--- RECORD SET ---
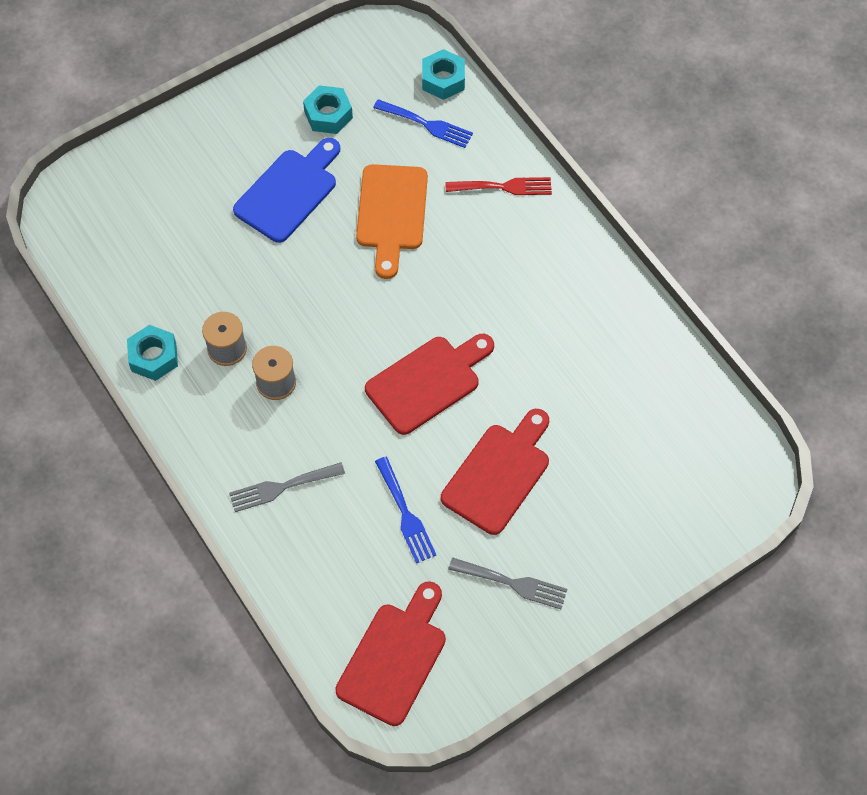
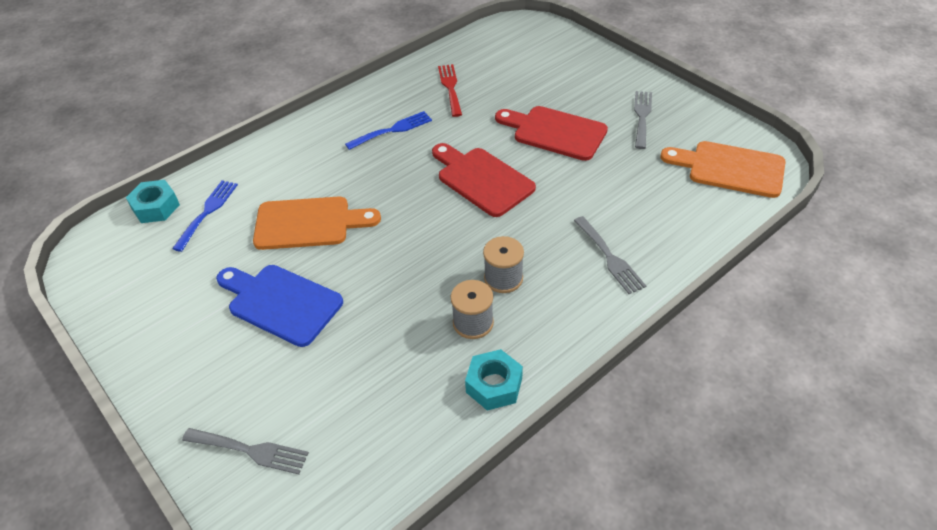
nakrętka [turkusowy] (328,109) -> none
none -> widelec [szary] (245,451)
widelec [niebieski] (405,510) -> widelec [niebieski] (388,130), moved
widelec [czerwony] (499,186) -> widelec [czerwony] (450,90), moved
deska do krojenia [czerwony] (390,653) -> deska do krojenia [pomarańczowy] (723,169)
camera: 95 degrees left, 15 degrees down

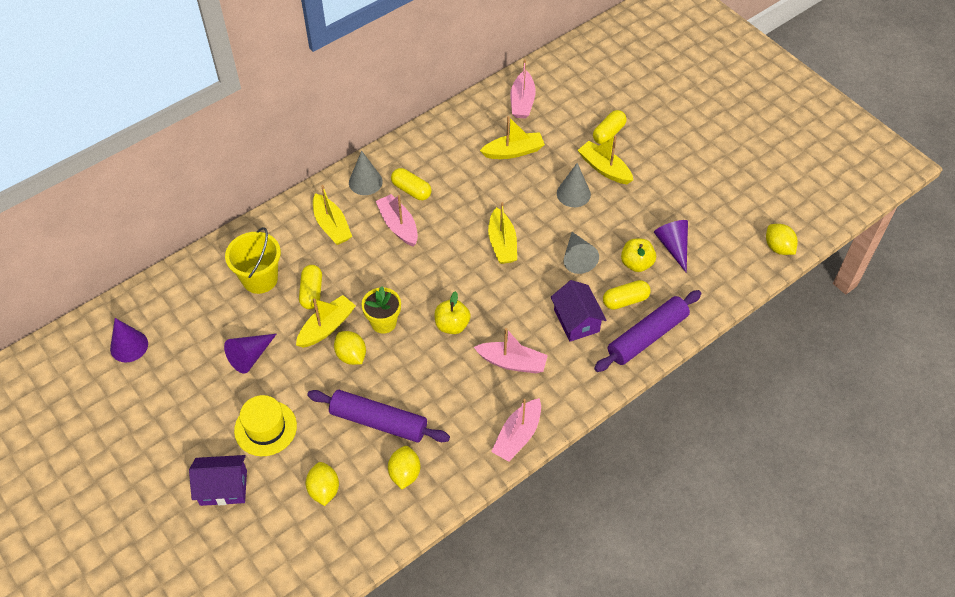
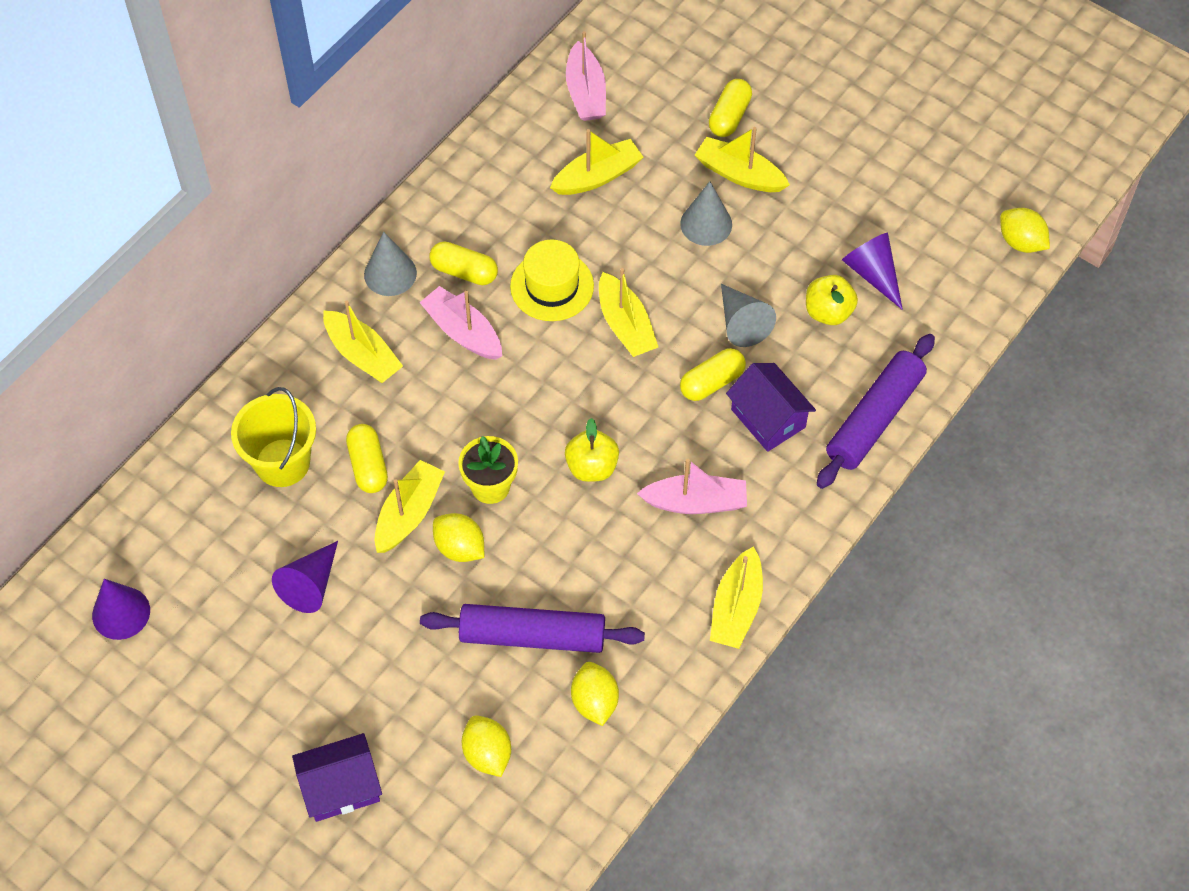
kapelusz [żółty] (265,425) -> kapelusz [żółty] (552,280), moved
kapsułka [żółty] (627,295) -> kapsułka [żółty] (713,374), moved
łódka [różowy] (516,430) -> łódka [żółty] (736,597)
camera: 15 degrees left, 5 degrees up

--- EXERCISE PROMPT ---
Copy out each line of the data that has the word "none" in it.

--- ANSWER SPACE ---
nakrętka [turkusowy] (328,109) -> none
none -> widelec [szary] (245,451)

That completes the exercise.